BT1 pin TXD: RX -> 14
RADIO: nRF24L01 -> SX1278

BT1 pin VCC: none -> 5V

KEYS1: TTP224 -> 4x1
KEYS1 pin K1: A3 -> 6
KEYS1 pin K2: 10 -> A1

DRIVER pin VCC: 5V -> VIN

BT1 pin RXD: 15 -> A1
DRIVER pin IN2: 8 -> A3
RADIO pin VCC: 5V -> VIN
== == ==
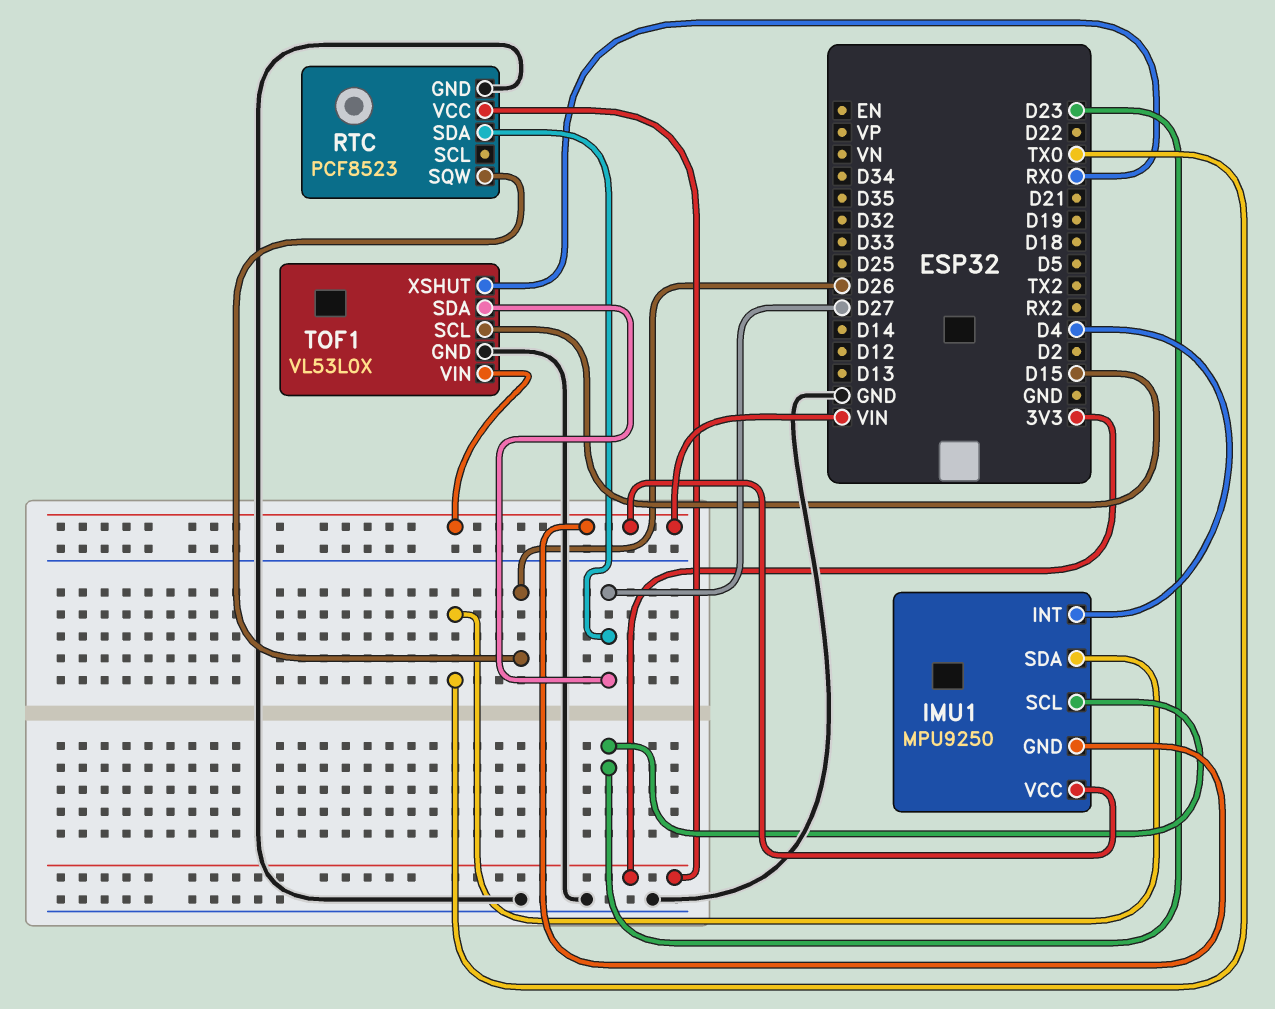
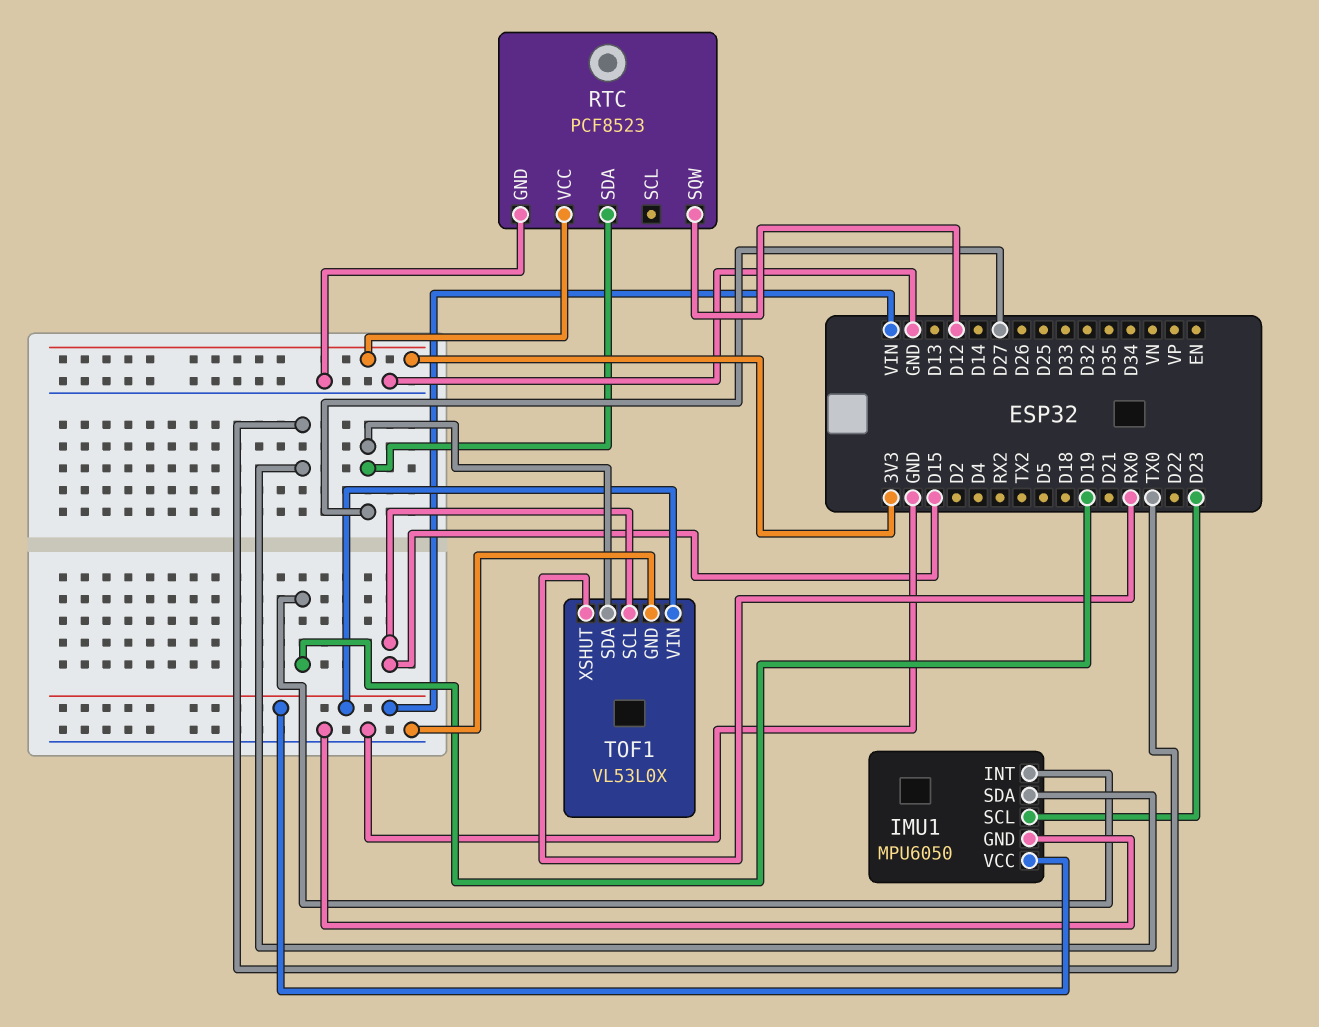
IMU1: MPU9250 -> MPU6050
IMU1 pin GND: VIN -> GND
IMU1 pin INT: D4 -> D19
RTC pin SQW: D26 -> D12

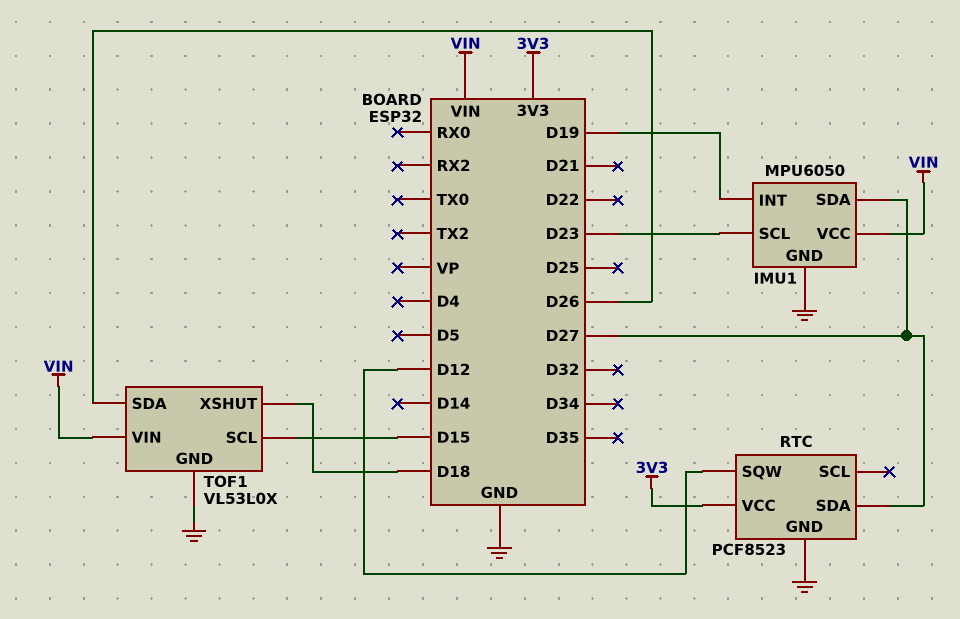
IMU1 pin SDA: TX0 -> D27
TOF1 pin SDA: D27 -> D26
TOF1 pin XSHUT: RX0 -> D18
== == ==
#### PROBLEM:
Your answer should be a single number: how many lines in the data above include "RADIO"?

#### TASK RESULT:
2